▶ _Task to complete_
Given the listing below, output exactly the line containing "120 322 184]" and every line after it through the end.

##### Recorded data

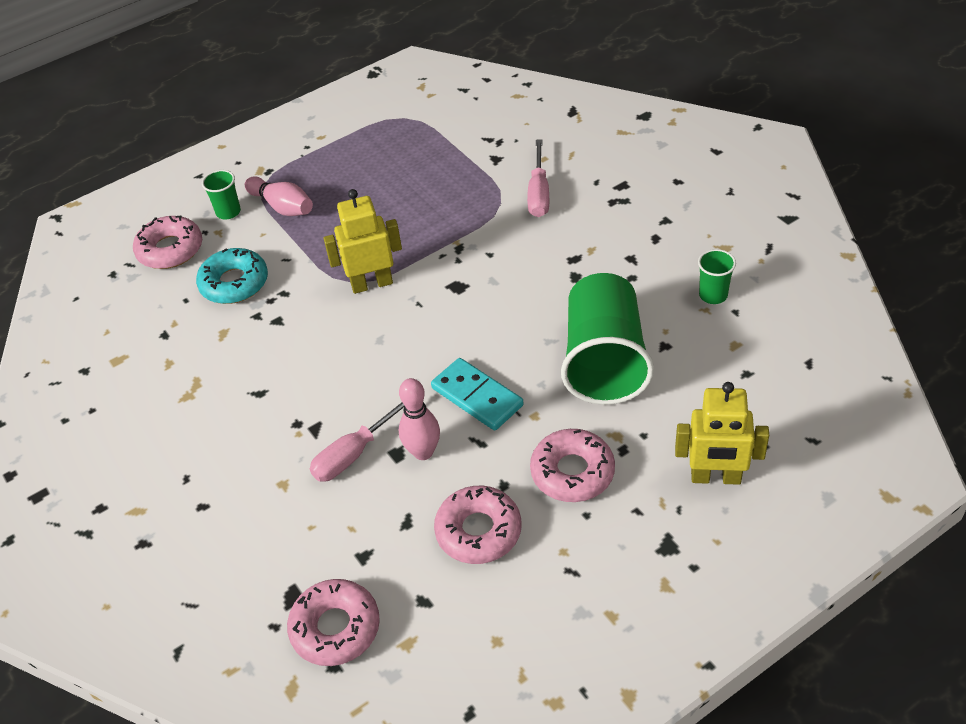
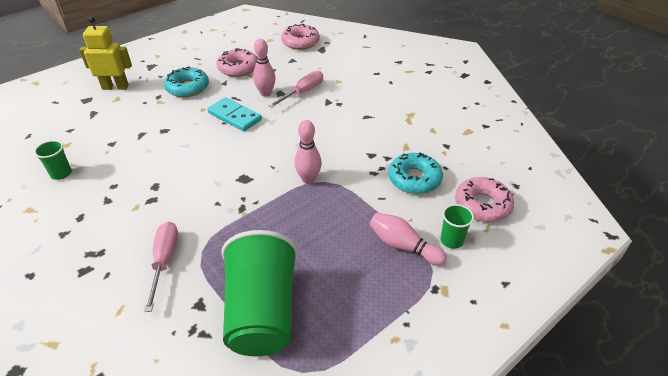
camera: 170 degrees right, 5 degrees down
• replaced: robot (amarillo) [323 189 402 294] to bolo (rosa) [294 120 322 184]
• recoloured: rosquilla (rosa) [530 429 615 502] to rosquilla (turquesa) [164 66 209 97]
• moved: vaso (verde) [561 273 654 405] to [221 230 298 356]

##########

▶ _Answer to the exercise_
• replaced: robot (amarillo) [323 189 402 294] to bolo (rosa) [294 120 322 184]
• recoloured: rosquilla (rosa) [530 429 615 502] to rosquilla (turquesa) [164 66 209 97]
• moved: vaso (verde) [561 273 654 405] to [221 230 298 356]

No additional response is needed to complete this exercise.